AIM OF THE EXERCISE —
Rewrite these entries, substituting "viewer" for every "camera" and leaving everything else unchanged. Omit the pictures from your version.

---+---

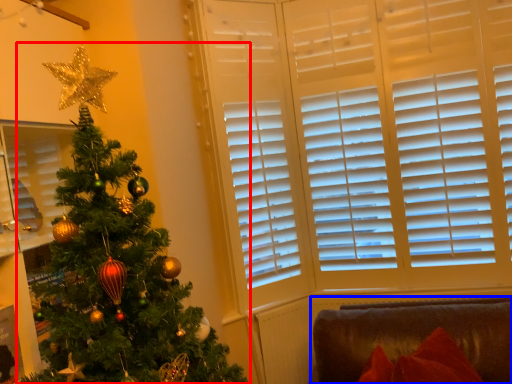
Question: Which object appears farthest to the camera in this image, christmas tree (highlighted by a red box) or furniture (highlighted by a blue box)?

Choices:
 (A) christmas tree
 (B) furniture

Answer: (B)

---+---

EXPECTED ANSWER —
Question: Which object appears farthest to the viewer in this image, christmas tree (highlighted by a red box) or furniture (highlighted by a blue box)?

Choices:
 (A) christmas tree
 (B) furniture

Answer: (B)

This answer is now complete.